* **Action item**: Restate the whole of the data below word for word, skipping the images.

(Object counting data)
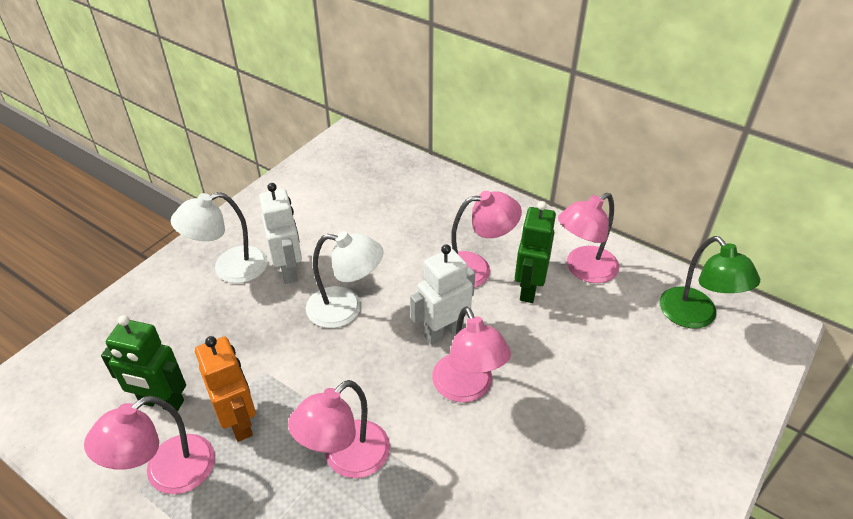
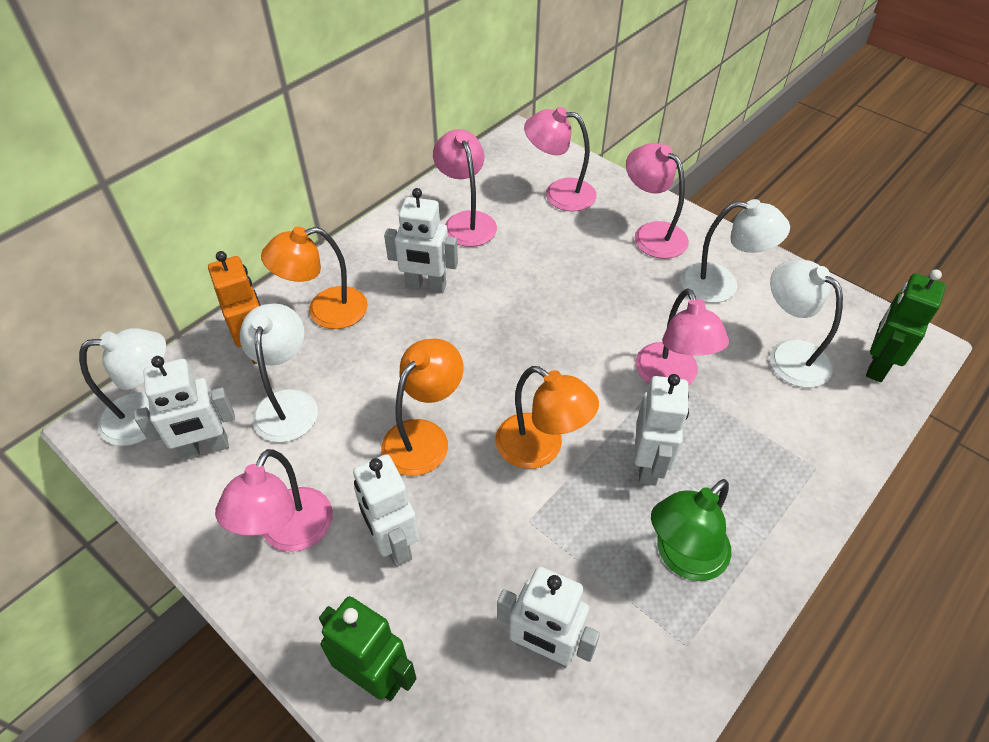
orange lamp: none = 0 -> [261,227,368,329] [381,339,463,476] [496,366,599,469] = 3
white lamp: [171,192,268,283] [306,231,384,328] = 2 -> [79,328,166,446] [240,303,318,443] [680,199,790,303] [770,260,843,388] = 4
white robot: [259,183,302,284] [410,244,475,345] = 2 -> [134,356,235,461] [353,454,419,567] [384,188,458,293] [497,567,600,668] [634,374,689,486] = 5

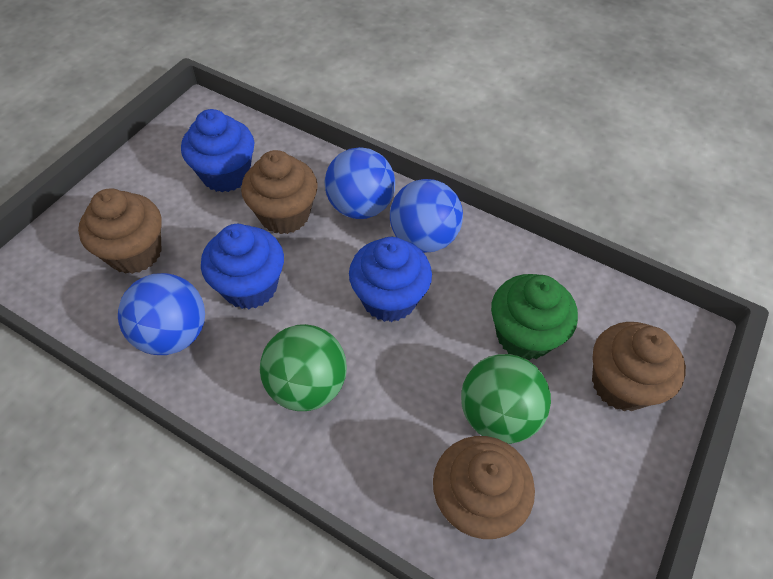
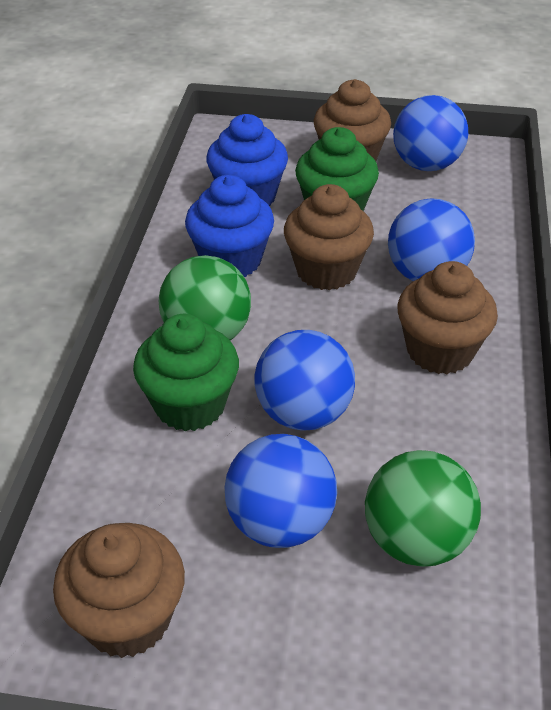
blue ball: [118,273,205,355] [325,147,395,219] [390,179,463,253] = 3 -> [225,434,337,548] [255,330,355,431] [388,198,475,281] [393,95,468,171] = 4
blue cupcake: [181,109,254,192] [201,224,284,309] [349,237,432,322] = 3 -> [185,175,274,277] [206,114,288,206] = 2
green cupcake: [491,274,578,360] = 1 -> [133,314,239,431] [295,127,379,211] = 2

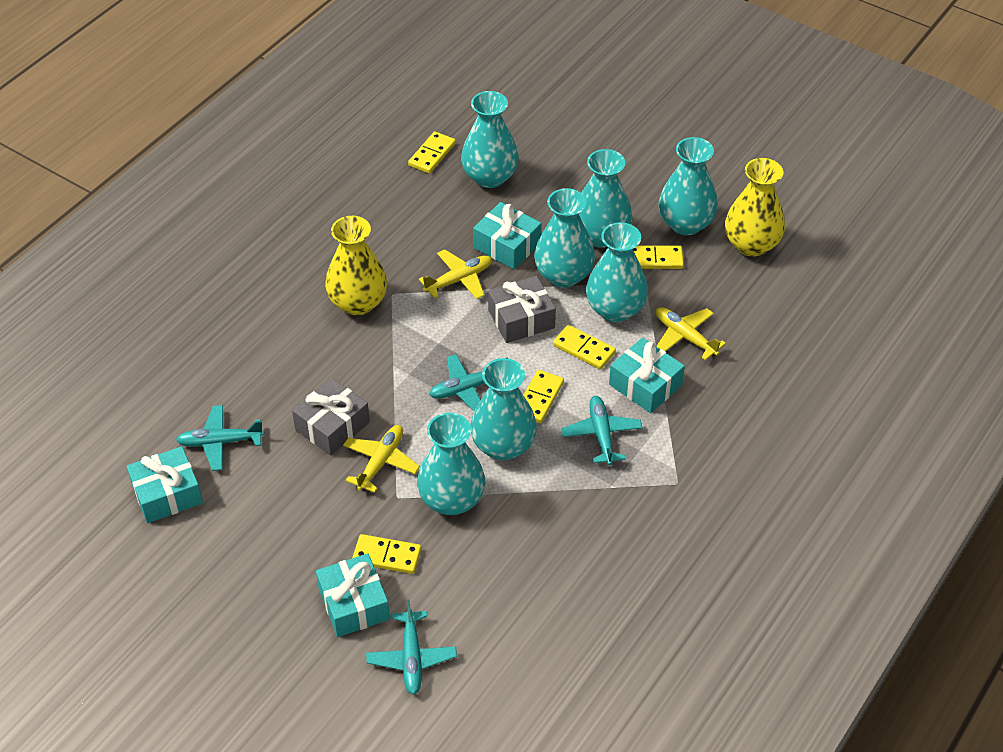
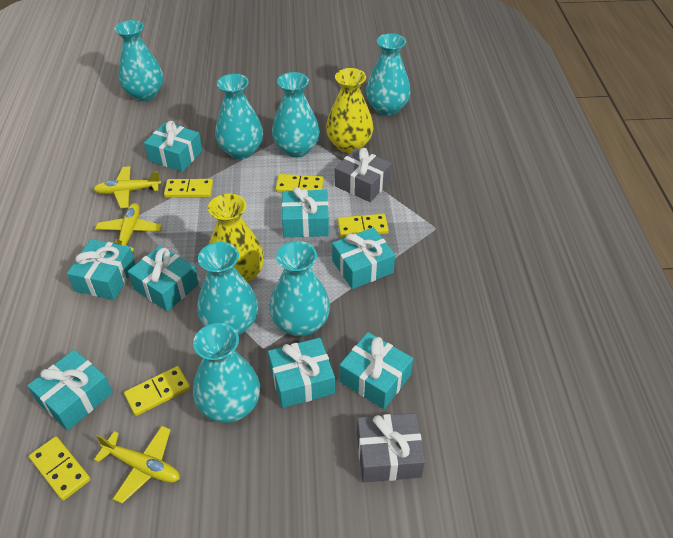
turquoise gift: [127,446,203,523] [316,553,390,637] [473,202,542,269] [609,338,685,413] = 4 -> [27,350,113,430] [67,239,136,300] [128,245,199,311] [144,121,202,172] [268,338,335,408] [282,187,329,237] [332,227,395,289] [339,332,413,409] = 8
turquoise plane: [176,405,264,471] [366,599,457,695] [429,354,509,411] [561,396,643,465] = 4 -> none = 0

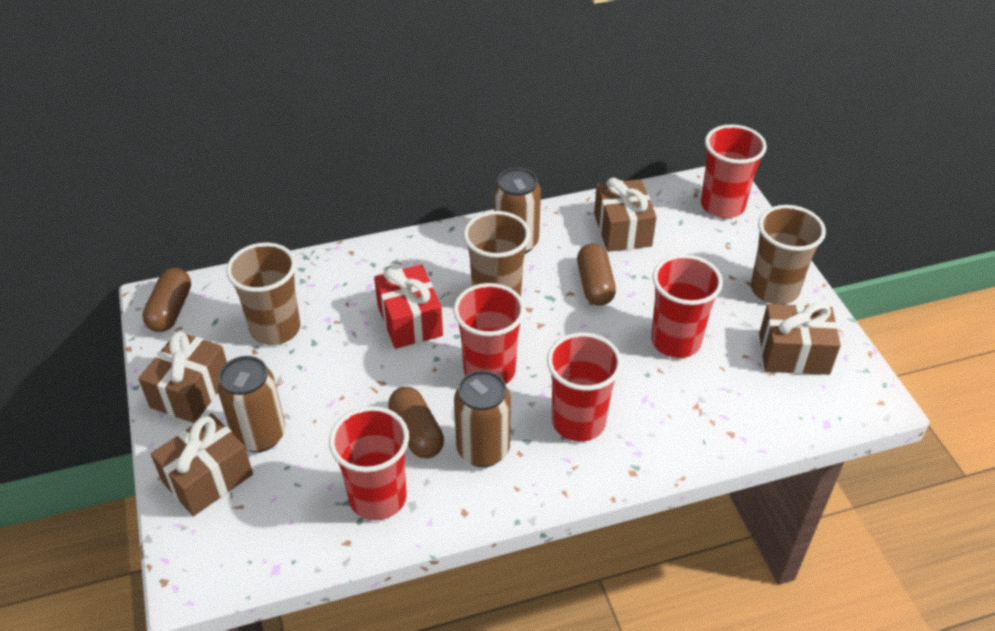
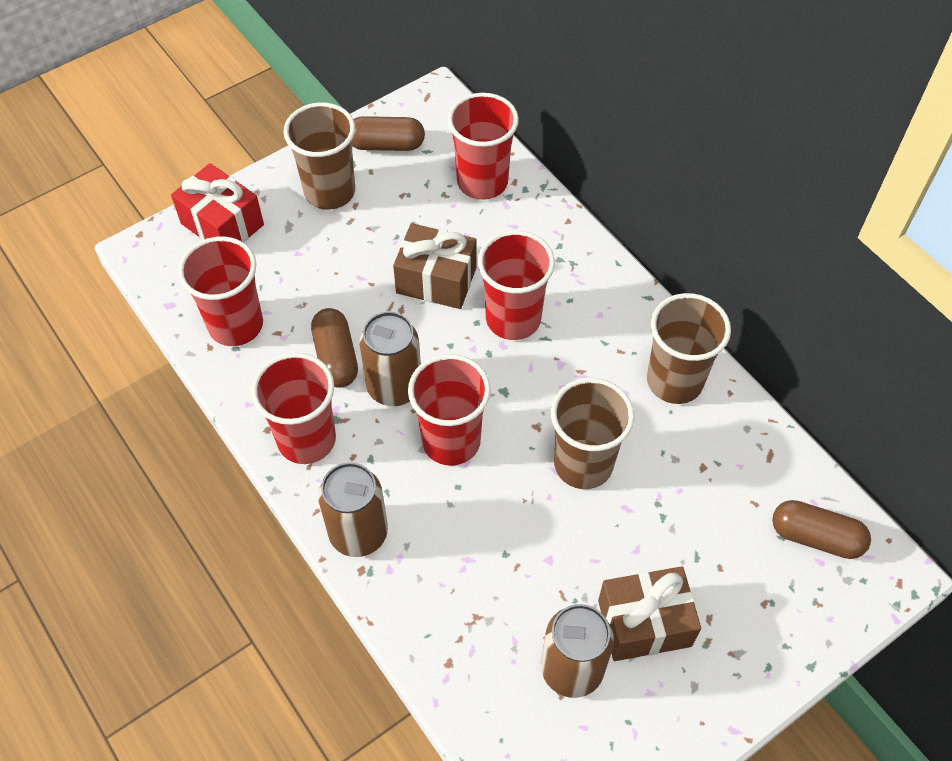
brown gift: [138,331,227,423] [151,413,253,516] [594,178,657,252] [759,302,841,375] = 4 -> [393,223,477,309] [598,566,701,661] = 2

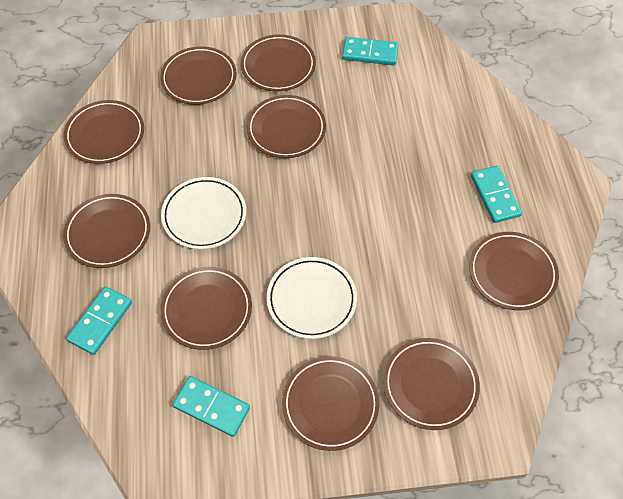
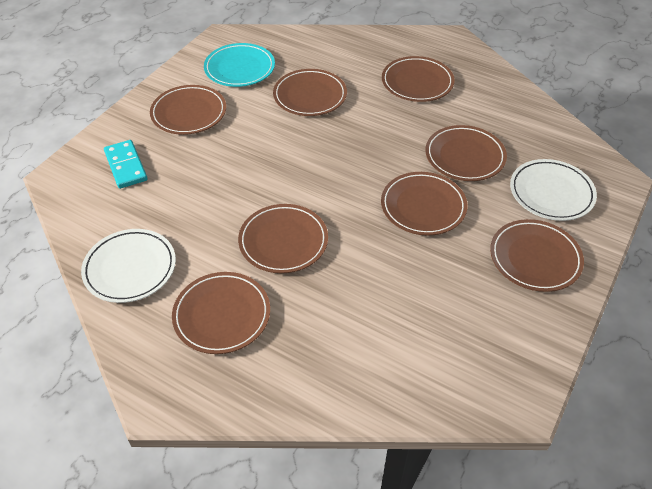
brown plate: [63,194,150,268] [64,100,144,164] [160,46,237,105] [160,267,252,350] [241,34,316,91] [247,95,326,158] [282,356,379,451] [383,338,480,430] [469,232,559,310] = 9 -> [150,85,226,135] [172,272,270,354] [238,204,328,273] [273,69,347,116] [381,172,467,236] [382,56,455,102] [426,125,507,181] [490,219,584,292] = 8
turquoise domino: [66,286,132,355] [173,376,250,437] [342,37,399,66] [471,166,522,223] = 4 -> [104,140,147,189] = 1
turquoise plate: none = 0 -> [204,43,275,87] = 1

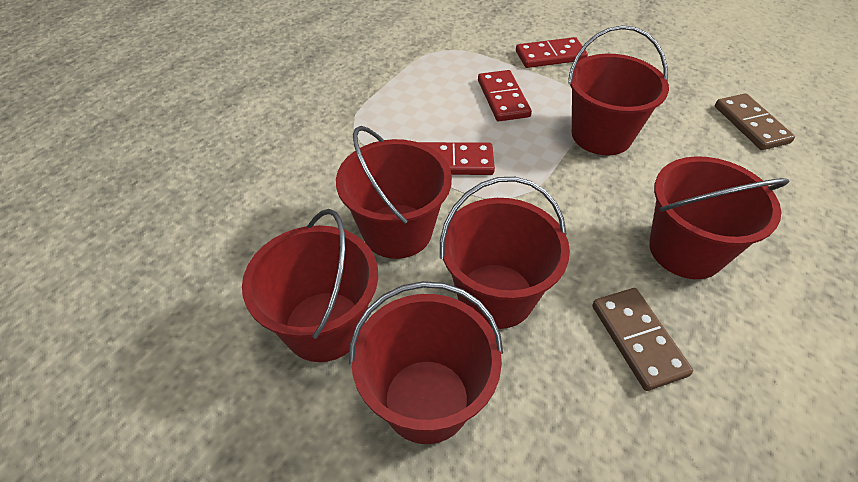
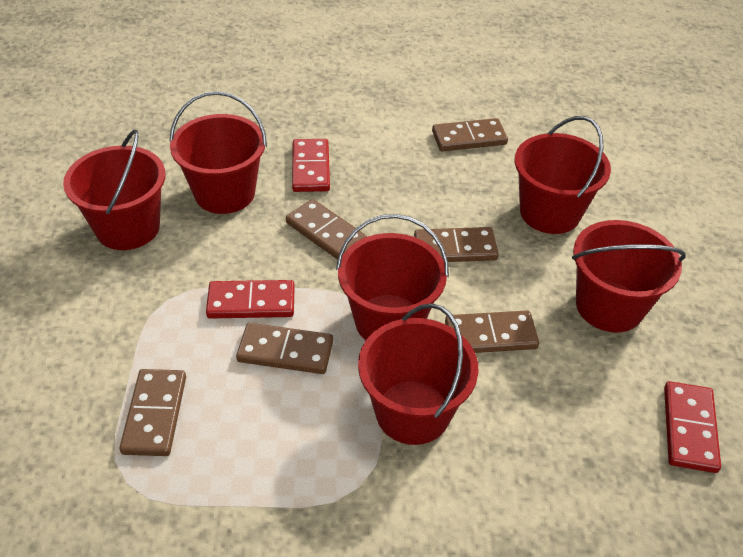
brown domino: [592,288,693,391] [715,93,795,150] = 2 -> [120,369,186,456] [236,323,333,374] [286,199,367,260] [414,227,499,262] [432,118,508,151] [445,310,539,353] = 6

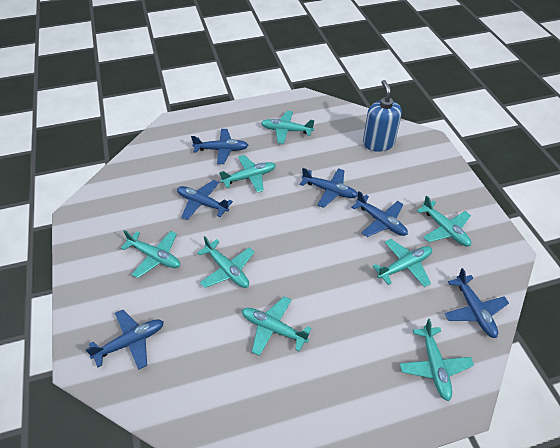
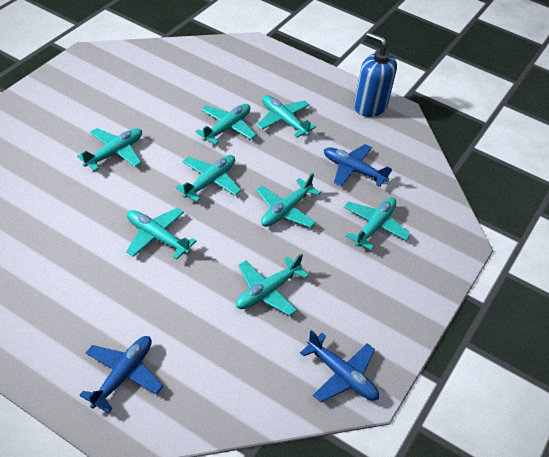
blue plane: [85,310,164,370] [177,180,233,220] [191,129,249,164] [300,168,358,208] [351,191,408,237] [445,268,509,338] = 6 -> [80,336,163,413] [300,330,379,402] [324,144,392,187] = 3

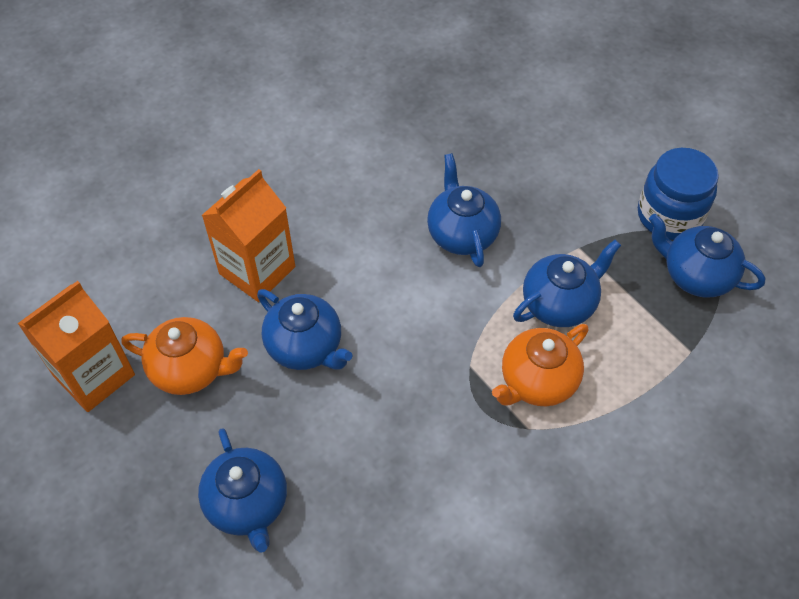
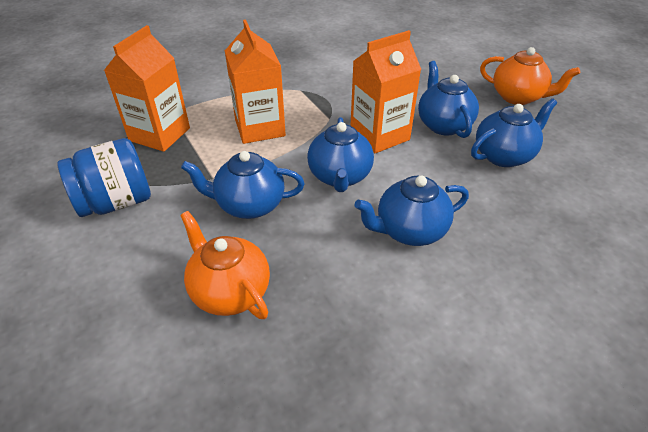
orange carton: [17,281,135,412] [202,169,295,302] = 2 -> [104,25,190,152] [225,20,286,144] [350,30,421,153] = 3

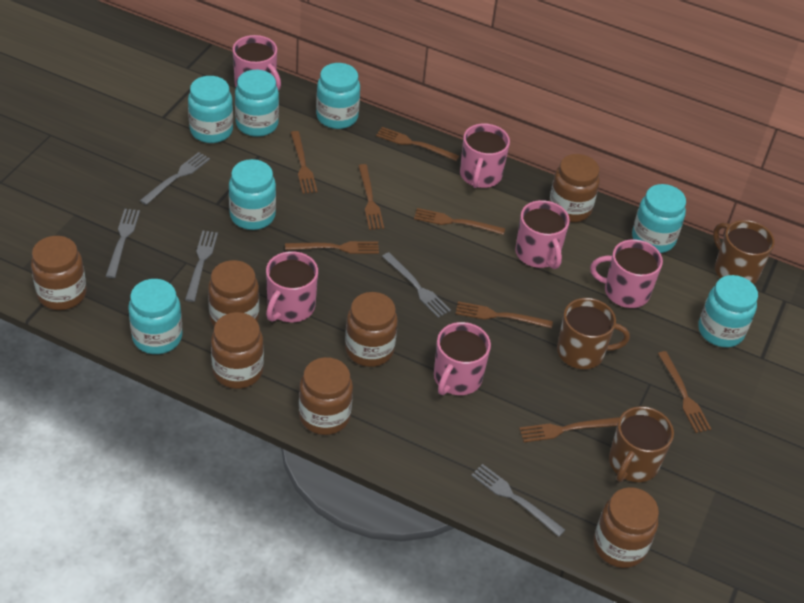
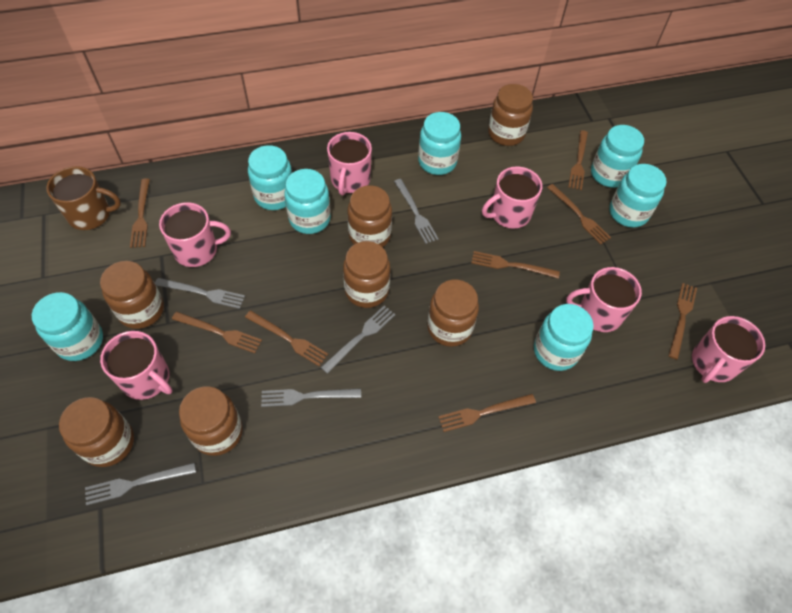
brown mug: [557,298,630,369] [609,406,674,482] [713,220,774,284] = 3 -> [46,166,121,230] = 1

* **Finished task**:
orange lamp: none = 0 -> [261,227,368,329] [381,339,463,476] [496,366,599,469] = 3
white lamp: [171,192,268,283] [306,231,384,328] = 2 -> [79,328,166,446] [240,303,318,443] [680,199,790,303] [770,260,843,388] = 4
white robot: [259,183,302,284] [410,244,475,345] = 2 -> [134,356,235,461] [353,454,419,567] [384,188,458,293] [497,567,600,668] [634,374,689,486] = 5

blue ball: [118,273,205,355] [325,147,395,219] [390,179,463,253] = 3 -> [225,434,337,548] [255,330,355,431] [388,198,475,281] [393,95,468,171] = 4
blue cupcake: [181,109,254,192] [201,224,284,309] [349,237,432,322] = 3 -> [185,175,274,277] [206,114,288,206] = 2
green cupcake: [491,274,578,360] = 1 -> [133,314,239,431] [295,127,379,211] = 2

turquoise gift: [127,446,203,523] [316,553,390,637] [473,202,542,269] [609,338,685,413] = 4 -> [27,350,113,430] [67,239,136,300] [128,245,199,311] [144,121,202,172] [268,338,335,408] [282,187,329,237] [332,227,395,289] [339,332,413,409] = 8
turquoise plane: [176,405,264,471] [366,599,457,695] [429,354,509,411] [561,396,643,465] = 4 -> none = 0

brown gift: [138,331,227,423] [151,413,253,516] [594,178,657,252] [759,302,841,375] = 4 -> [393,223,477,309] [598,566,701,661] = 2

brown plate: [63,194,150,268] [64,100,144,164] [160,46,237,105] [160,267,252,350] [241,34,316,91] [247,95,326,158] [282,356,379,451] [383,338,480,430] [469,232,559,310] = 9 -> [150,85,226,135] [172,272,270,354] [238,204,328,273] [273,69,347,116] [381,172,467,236] [382,56,455,102] [426,125,507,181] [490,219,584,292] = 8
turquoise domino: [66,286,132,355] [173,376,250,437] [342,37,399,66] [471,166,522,223] = 4 -> [104,140,147,189] = 1
turquoise plate: none = 0 -> [204,43,275,87] = 1

brown domino: [592,288,693,391] [715,93,795,150] = 2 -> [120,369,186,456] [236,323,333,374] [286,199,367,260] [414,227,499,262] [432,118,508,151] [445,310,539,353] = 6

blue plane: [85,310,164,370] [177,180,233,220] [191,129,249,164] [300,168,358,208] [351,191,408,237] [445,268,509,338] = 6 -> [80,336,163,413] [300,330,379,402] [324,144,392,187] = 3

orange carton: [17,281,135,412] [202,169,295,302] = 2 -> [104,25,190,152] [225,20,286,144] [350,30,421,153] = 3

brown mug: [557,298,630,369] [609,406,674,482] [713,220,774,284] = 3 -> [46,166,121,230] = 1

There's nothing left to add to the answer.